#### [EXERCISE]
Could you repeat the records below exactly, leaving out any pictures?

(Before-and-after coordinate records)
'''

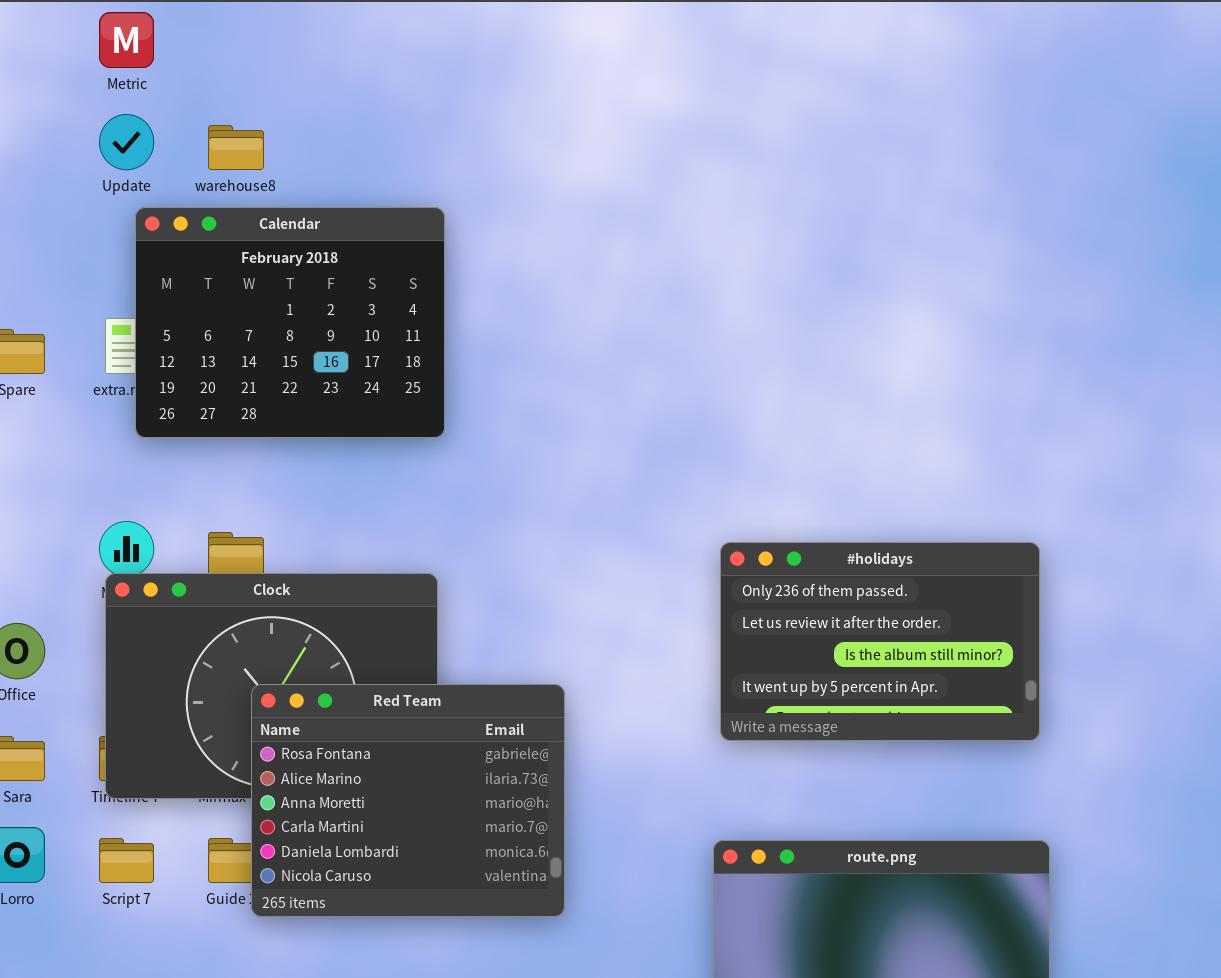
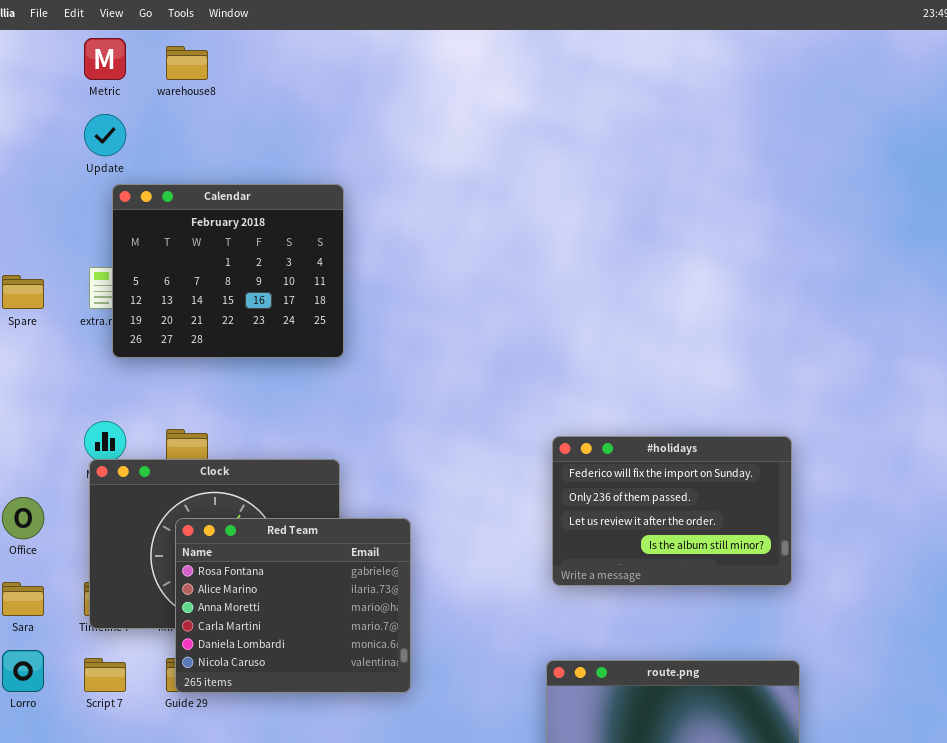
warehouse8: [208,125,264,170] -> [166,46,208,80], moved
#holidays: [720,542,1040,741] -> [552,436,792,586], scrolled up 1 row
Red Team: [251,684,565,917] -> [175,518,411,693], moved

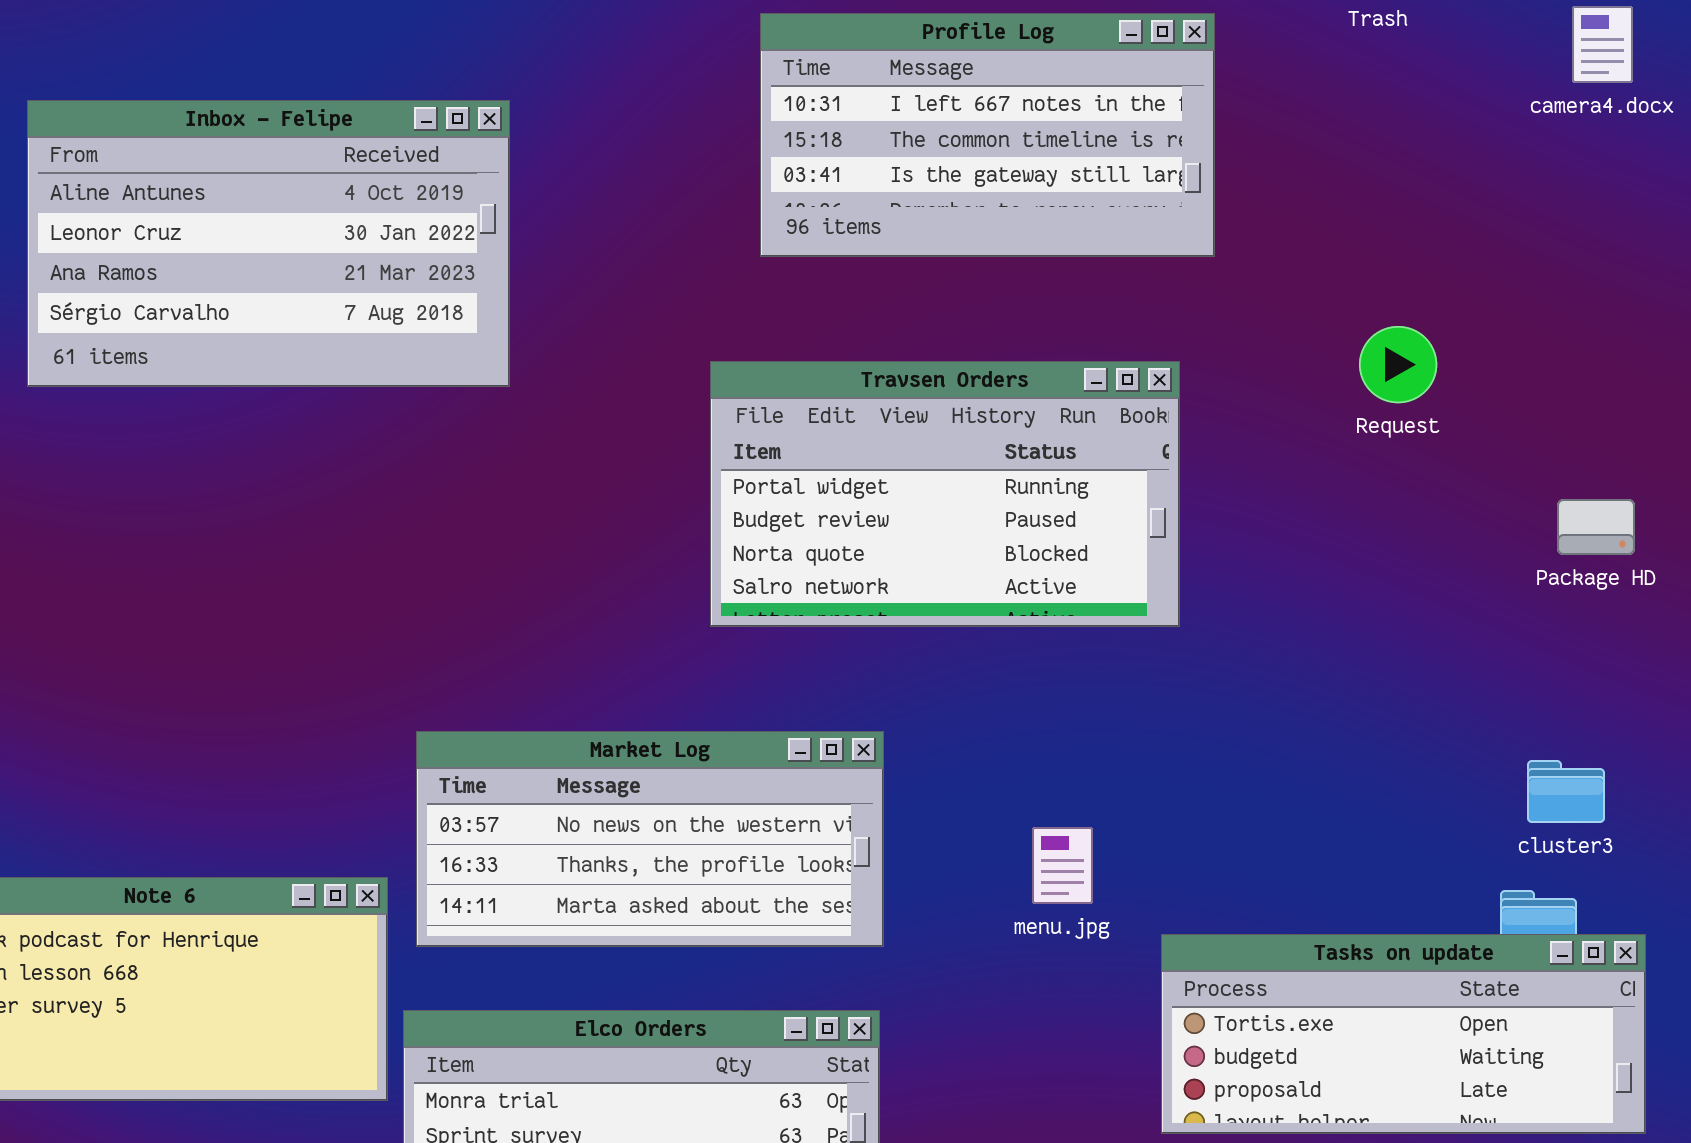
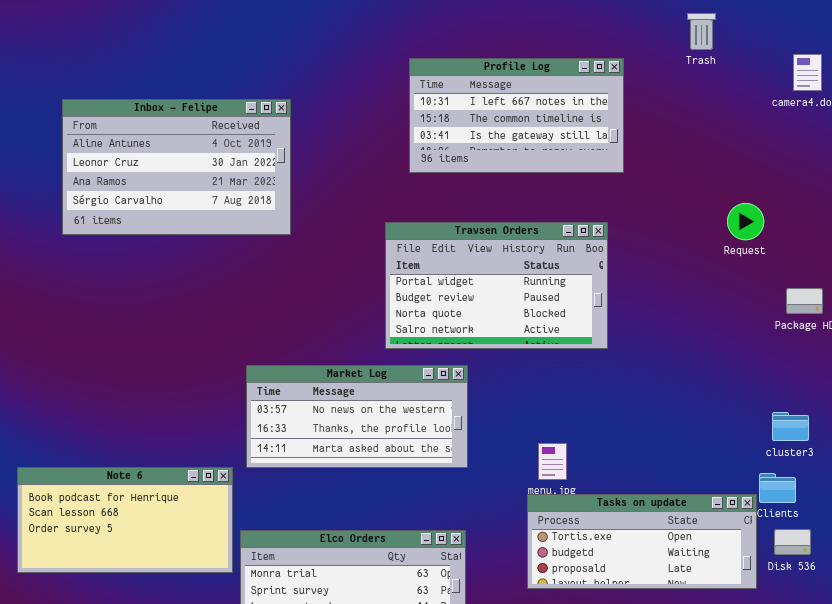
Request: [1359,326,1437,403] -> [727,203,764,240], moved
Market Log: [416,731,884,947] -> [246,365,468,468], moved
Tasks on update: [1161,934,1646,1134] -> [527,494,757,589], moved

'''

#### [COMPLETED TASK]
warehouse8: [208,125,264,170] -> [166,46,208,80], moved
#holidays: [720,542,1040,741] -> [552,436,792,586], scrolled up 1 row
Red Team: [251,684,565,917] -> [175,518,411,693], moved

Request: [1359,326,1437,403] -> [727,203,764,240], moved
Market Log: [416,731,884,947] -> [246,365,468,468], moved
Tasks on update: [1161,934,1646,1134] -> [527,494,757,589], moved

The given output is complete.